# Assignment
Please transcribe the data exactly as shown, skipping the images.

--- Source data Enclosed Below ---

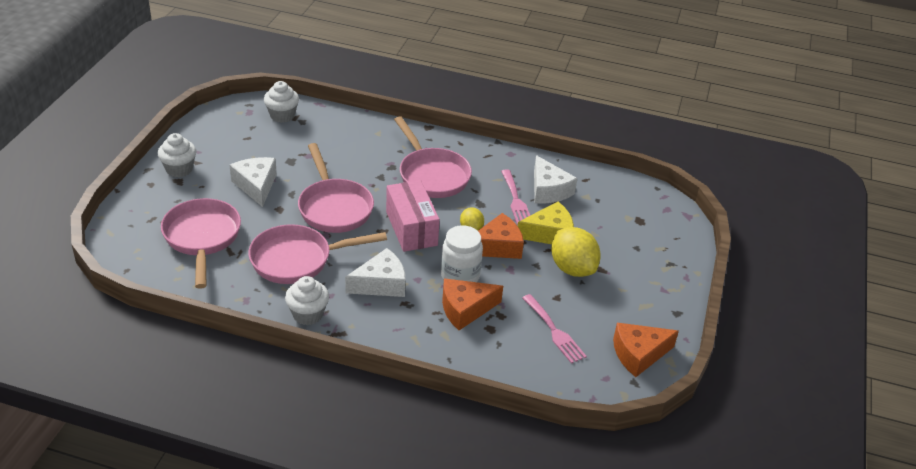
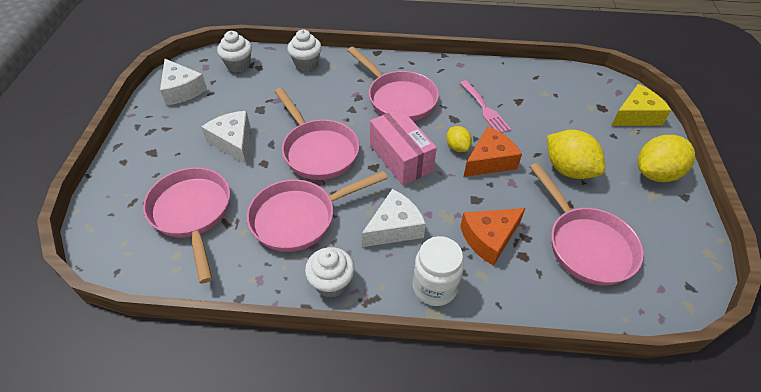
camera: 10 degrees left, 10 degrees up
(179, 169) = (150, 139): white cupcake -> white cupcake (306, 63)
(460, 276) = (468, 201): white jar -> white jar (434, 287)
(548, 190) = (509, 93): white cheese -> white cheese (182, 90)
(549, 233) = (530, 137): yellow cheese -> yellow cheese (636, 115)
(554, 331) = (586, 244): pink fork -> pink pan
(638, 354) = (676, 252): orange cheese -> none
(660, 288) = (656, 173): none -> yellow lemon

--- End of Enclosed Source data ---

# Response
camera: 10 degrees left, 10 degrees up
(179, 169) = (150, 139): white cupcake -> white cupcake (306, 63)
(460, 276) = (468, 201): white jar -> white jar (434, 287)
(548, 190) = (509, 93): white cheese -> white cheese (182, 90)
(549, 233) = (530, 137): yellow cheese -> yellow cheese (636, 115)
(554, 331) = (586, 244): pink fork -> pink pan
(638, 354) = (676, 252): orange cheese -> none
(660, 288) = (656, 173): none -> yellow lemon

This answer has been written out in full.